** Opening LISTED ENTRIES block **

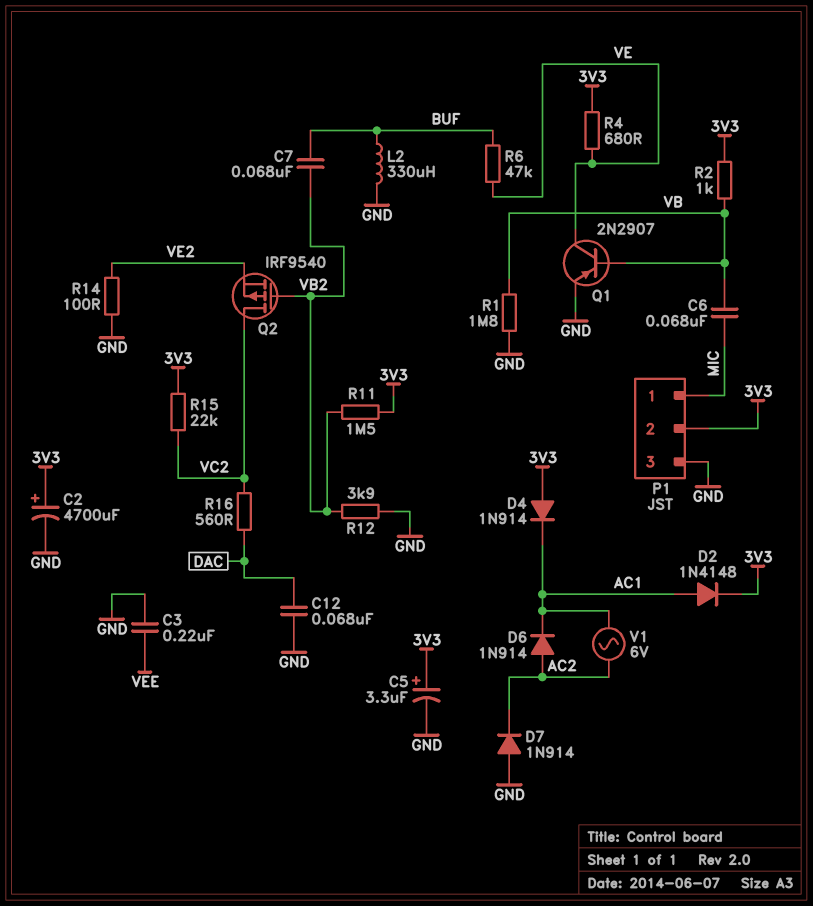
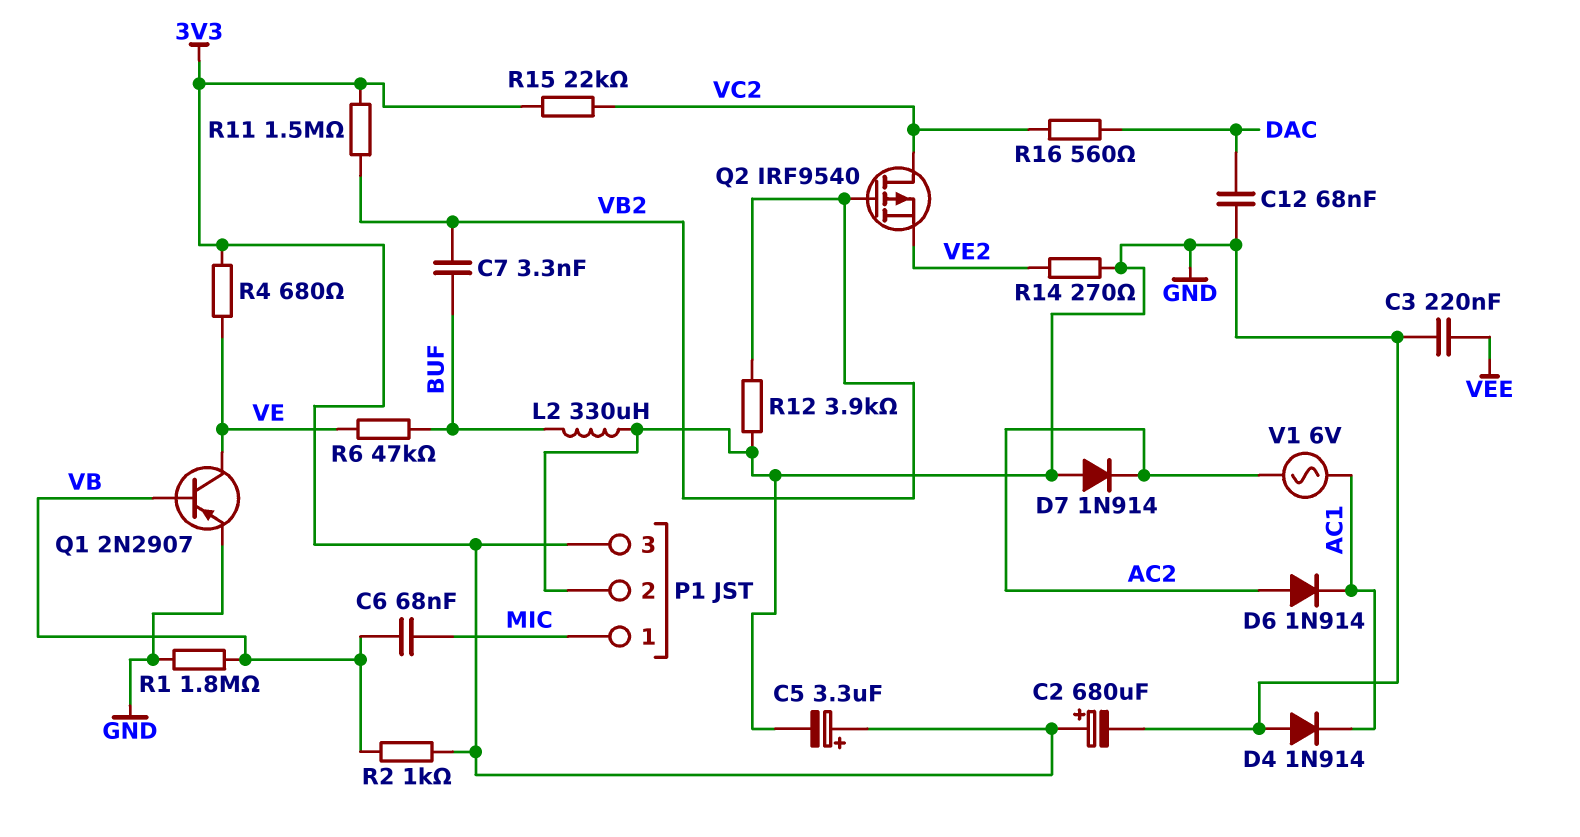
C2: 4700uF (plus 3V3, minus GND) -> 680uF (plus 3V3, minus GND)
C7: 68nF (BUF, VB2) -> 3.3nF (BUF, VB2)
D2: diode 1N4148 (A AC1, K 3V3) -> none
D4: diode 1N914 (A 3V3, K AC1) -> diode 1N914 (A GND, K AC1)
P1 pin 2: 3V3 -> GND
P1 pin 3: GND -> 3V3
R14: 100 (GND, VE2) -> 270 (GND, VE2)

** Closing LISTED ENTRIES block **

» **EXERCISE PROMPT**: Retype each record exactly as it stands, but do not include the pictures.

» **WRITTEN ANSWER**:
C2: 4700uF (plus 3V3, minus GND) -> 680uF (plus 3V3, minus GND)
C7: 68nF (BUF, VB2) -> 3.3nF (BUF, VB2)
D2: diode 1N4148 (A AC1, K 3V3) -> none
D4: diode 1N914 (A 3V3, K AC1) -> diode 1N914 (A GND, K AC1)
P1 pin 2: 3V3 -> GND
P1 pin 3: GND -> 3V3
R14: 100 (GND, VE2) -> 270 (GND, VE2)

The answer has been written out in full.